SOURCE DATA:

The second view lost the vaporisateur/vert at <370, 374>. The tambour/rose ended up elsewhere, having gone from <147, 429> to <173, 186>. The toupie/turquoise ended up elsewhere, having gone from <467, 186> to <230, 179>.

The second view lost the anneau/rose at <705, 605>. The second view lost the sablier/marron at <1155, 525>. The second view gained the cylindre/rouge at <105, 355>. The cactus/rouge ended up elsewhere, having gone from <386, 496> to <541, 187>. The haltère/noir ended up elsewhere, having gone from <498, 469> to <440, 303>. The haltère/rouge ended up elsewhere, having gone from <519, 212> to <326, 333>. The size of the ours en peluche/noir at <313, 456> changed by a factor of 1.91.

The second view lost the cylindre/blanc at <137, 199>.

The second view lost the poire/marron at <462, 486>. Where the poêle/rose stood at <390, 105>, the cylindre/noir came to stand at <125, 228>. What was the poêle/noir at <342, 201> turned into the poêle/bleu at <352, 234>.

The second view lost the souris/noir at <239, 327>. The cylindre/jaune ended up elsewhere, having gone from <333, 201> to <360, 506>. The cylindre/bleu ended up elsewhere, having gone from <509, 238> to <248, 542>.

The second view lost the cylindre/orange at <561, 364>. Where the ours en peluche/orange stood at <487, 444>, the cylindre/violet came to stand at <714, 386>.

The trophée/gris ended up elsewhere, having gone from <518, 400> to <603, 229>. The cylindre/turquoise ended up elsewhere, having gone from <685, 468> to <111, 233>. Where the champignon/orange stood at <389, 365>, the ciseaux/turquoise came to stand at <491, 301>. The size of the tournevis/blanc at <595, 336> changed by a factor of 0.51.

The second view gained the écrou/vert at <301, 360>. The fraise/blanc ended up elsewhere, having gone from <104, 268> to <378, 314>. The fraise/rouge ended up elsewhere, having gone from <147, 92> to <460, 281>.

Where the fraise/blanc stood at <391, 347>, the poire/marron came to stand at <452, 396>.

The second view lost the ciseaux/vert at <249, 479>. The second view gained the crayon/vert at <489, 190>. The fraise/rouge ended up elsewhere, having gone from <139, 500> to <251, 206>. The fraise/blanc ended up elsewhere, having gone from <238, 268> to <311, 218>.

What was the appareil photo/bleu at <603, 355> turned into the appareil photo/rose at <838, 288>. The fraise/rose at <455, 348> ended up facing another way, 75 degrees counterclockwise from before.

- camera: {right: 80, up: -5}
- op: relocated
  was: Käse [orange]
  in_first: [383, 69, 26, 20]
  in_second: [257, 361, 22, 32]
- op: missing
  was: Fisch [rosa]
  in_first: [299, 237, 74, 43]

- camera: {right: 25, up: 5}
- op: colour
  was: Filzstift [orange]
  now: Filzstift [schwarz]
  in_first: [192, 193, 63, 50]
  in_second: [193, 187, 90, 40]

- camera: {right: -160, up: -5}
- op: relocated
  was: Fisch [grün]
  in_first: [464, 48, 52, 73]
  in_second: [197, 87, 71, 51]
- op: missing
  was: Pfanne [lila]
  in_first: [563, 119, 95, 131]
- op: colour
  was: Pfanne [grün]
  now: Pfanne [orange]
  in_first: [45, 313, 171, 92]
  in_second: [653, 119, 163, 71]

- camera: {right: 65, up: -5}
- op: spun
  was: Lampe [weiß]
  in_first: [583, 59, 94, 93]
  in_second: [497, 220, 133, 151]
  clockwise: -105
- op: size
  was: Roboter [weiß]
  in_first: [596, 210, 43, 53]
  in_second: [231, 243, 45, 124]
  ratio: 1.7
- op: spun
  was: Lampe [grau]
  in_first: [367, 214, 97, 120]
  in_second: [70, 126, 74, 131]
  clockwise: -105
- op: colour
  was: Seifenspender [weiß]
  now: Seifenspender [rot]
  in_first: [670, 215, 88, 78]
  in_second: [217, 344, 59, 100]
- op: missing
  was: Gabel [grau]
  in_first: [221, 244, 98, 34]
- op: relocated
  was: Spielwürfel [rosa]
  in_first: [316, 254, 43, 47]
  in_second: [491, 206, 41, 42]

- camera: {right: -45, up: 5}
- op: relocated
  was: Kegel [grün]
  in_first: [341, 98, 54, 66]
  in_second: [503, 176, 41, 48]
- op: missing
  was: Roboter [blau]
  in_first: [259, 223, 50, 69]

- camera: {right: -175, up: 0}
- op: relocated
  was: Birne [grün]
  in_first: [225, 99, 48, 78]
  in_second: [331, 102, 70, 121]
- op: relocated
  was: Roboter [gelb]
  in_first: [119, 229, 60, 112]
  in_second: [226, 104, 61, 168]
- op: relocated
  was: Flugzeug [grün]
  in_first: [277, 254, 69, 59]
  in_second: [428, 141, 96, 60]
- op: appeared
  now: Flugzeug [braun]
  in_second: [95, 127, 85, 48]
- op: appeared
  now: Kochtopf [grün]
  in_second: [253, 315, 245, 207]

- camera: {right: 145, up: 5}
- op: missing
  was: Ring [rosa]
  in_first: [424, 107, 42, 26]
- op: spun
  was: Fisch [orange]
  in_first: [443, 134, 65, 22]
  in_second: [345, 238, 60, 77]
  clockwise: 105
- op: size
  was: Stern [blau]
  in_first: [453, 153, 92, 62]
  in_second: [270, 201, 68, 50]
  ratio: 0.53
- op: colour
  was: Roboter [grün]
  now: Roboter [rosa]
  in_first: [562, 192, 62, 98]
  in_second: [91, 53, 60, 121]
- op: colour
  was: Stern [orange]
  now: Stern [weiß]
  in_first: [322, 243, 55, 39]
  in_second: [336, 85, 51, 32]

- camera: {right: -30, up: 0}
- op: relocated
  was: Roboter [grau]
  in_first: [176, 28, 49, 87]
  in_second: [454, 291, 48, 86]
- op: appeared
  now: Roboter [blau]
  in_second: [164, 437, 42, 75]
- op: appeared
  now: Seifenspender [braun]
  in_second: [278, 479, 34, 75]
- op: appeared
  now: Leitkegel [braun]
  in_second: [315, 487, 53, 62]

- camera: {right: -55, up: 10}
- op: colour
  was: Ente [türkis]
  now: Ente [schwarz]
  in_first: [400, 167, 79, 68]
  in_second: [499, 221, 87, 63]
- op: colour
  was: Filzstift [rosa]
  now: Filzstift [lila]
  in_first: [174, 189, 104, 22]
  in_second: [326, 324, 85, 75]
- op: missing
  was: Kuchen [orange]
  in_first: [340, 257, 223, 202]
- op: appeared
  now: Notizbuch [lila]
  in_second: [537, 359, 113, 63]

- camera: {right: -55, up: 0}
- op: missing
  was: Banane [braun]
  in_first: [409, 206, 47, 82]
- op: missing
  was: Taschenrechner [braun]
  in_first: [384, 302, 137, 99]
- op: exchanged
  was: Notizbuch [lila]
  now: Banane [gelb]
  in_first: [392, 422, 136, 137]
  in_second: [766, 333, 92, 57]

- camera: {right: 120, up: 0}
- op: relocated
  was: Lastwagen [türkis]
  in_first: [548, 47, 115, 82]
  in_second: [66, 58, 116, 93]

TASK DIRECTIONS:
Write out the whole listing above once more, exactly.

ANSWER TO THE PROBLEM:
The second view lost the vaporisateur/vert at <370, 374>. The tambour/rose ended up elsewhere, having gone from <147, 429> to <173, 186>. The toupie/turquoise ended up elsewhere, having gone from <467, 186> to <230, 179>.

The second view lost the anneau/rose at <705, 605>. The second view lost the sablier/marron at <1155, 525>. The second view gained the cylindre/rouge at <105, 355>. The cactus/rouge ended up elsewhere, having gone from <386, 496> to <541, 187>. The haltère/noir ended up elsewhere, having gone from <498, 469> to <440, 303>. The haltère/rouge ended up elsewhere, having gone from <519, 212> to <326, 333>. The size of the ours en peluche/noir at <313, 456> changed by a factor of 1.91.

The second view lost the cylindre/blanc at <137, 199>.

The second view lost the poire/marron at <462, 486>. Where the poêle/rose stood at <390, 105>, the cylindre/noir came to stand at <125, 228>. What was the poêle/noir at <342, 201> turned into the poêle/bleu at <352, 234>.

The second view lost the souris/noir at <239, 327>. The cylindre/jaune ended up elsewhere, having gone from <333, 201> to <360, 506>. The cylindre/bleu ended up elsewhere, having gone from <509, 238> to <248, 542>.

The second view lost the cylindre/orange at <561, 364>. Where the ours en peluche/orange stood at <487, 444>, the cylindre/violet came to stand at <714, 386>.

The trophée/gris ended up elsewhere, having gone from <518, 400> to <603, 229>. The cylindre/turquoise ended up elsewhere, having gone from <685, 468> to <111, 233>. Where the champignon/orange stood at <389, 365>, the ciseaux/turquoise came to stand at <491, 301>. The size of the tournevis/blanc at <595, 336> changed by a factor of 0.51.

The second view gained the écrou/vert at <301, 360>. The fraise/blanc ended up elsewhere, having gone from <104, 268> to <378, 314>. The fraise/rouge ended up elsewhere, having gone from <147, 92> to <460, 281>.

Where the fraise/blanc stood at <391, 347>, the poire/marron came to stand at <452, 396>.

The second view lost the ciseaux/vert at <249, 479>. The second view gained the crayon/vert at <489, 190>. The fraise/rouge ended up elsewhere, having gone from <139, 500> to <251, 206>. The fraise/blanc ended up elsewhere, having gone from <238, 268> to <311, 218>.

What was the appareil photo/bleu at <603, 355> turned into the appareil photo/rose at <838, 288>. The fraise/rose at <455, 348> ended up facing another way, 75 degrees counterclockwise from before.

- camera: {right: 80, up: -5}
- op: relocated
  was: Käse [orange]
  in_first: [383, 69, 26, 20]
  in_second: [257, 361, 22, 32]
- op: missing
  was: Fisch [rosa]
  in_first: [299, 237, 74, 43]

- camera: {right: 25, up: 5}
- op: colour
  was: Filzstift [orange]
  now: Filzstift [schwarz]
  in_first: [192, 193, 63, 50]
  in_second: [193, 187, 90, 40]

- camera: {right: -160, up: -5}
- op: relocated
  was: Fisch [grün]
  in_first: [464, 48, 52, 73]
  in_second: [197, 87, 71, 51]
- op: missing
  was: Pfanne [lila]
  in_first: [563, 119, 95, 131]
- op: colour
  was: Pfanne [grün]
  now: Pfanne [orange]
  in_first: [45, 313, 171, 92]
  in_second: [653, 119, 163, 71]

- camera: {right: 65, up: -5}
- op: spun
  was: Lampe [weiß]
  in_first: [583, 59, 94, 93]
  in_second: [497, 220, 133, 151]
  clockwise: -105
- op: size
  was: Roboter [weiß]
  in_first: [596, 210, 43, 53]
  in_second: [231, 243, 45, 124]
  ratio: 1.7
- op: spun
  was: Lampe [grau]
  in_first: [367, 214, 97, 120]
  in_second: [70, 126, 74, 131]
  clockwise: -105
- op: colour
  was: Seifenspender [weiß]
  now: Seifenspender [rot]
  in_first: [670, 215, 88, 78]
  in_second: [217, 344, 59, 100]
- op: missing
  was: Gabel [grau]
  in_first: [221, 244, 98, 34]
- op: relocated
  was: Spielwürfel [rosa]
  in_first: [316, 254, 43, 47]
  in_second: [491, 206, 41, 42]

- camera: {right: -45, up: 5}
- op: relocated
  was: Kegel [grün]
  in_first: [341, 98, 54, 66]
  in_second: [503, 176, 41, 48]
- op: missing
  was: Roboter [blau]
  in_first: [259, 223, 50, 69]

- camera: {right: -175, up: 0}
- op: relocated
  was: Birne [grün]
  in_first: [225, 99, 48, 78]
  in_second: [331, 102, 70, 121]
- op: relocated
  was: Roboter [gelb]
  in_first: [119, 229, 60, 112]
  in_second: [226, 104, 61, 168]
- op: relocated
  was: Flugzeug [grün]
  in_first: [277, 254, 69, 59]
  in_second: [428, 141, 96, 60]
- op: appeared
  now: Flugzeug [braun]
  in_second: [95, 127, 85, 48]
- op: appeared
  now: Kochtopf [grün]
  in_second: [253, 315, 245, 207]

- camera: {right: 145, up: 5}
- op: missing
  was: Ring [rosa]
  in_first: [424, 107, 42, 26]
- op: spun
  was: Fisch [orange]
  in_first: [443, 134, 65, 22]
  in_second: [345, 238, 60, 77]
  clockwise: 105
- op: size
  was: Stern [blau]
  in_first: [453, 153, 92, 62]
  in_second: [270, 201, 68, 50]
  ratio: 0.53
- op: colour
  was: Roboter [grün]
  now: Roboter [rosa]
  in_first: [562, 192, 62, 98]
  in_second: [91, 53, 60, 121]
- op: colour
  was: Stern [orange]
  now: Stern [weiß]
  in_first: [322, 243, 55, 39]
  in_second: [336, 85, 51, 32]

- camera: {right: -30, up: 0}
- op: relocated
  was: Roboter [grau]
  in_first: [176, 28, 49, 87]
  in_second: [454, 291, 48, 86]
- op: appeared
  now: Roboter [blau]
  in_second: [164, 437, 42, 75]
- op: appeared
  now: Seifenspender [braun]
  in_second: [278, 479, 34, 75]
- op: appeared
  now: Leitkegel [braun]
  in_second: [315, 487, 53, 62]

- camera: {right: -55, up: 10}
- op: colour
  was: Ente [türkis]
  now: Ente [schwarz]
  in_first: [400, 167, 79, 68]
  in_second: [499, 221, 87, 63]
- op: colour
  was: Filzstift [rosa]
  now: Filzstift [lila]
  in_first: [174, 189, 104, 22]
  in_second: [326, 324, 85, 75]
- op: missing
  was: Kuchen [orange]
  in_first: [340, 257, 223, 202]
- op: appeared
  now: Notizbuch [lila]
  in_second: [537, 359, 113, 63]

- camera: {right: -55, up: 0}
- op: missing
  was: Banane [braun]
  in_first: [409, 206, 47, 82]
- op: missing
  was: Taschenrechner [braun]
  in_first: [384, 302, 137, 99]
- op: exchanged
  was: Notizbuch [lila]
  now: Banane [gelb]
  in_first: [392, 422, 136, 137]
  in_second: [766, 333, 92, 57]

- camera: {right: 120, up: 0}
- op: relocated
  was: Lastwagen [türkis]
  in_first: [548, 47, 115, 82]
  in_second: [66, 58, 116, 93]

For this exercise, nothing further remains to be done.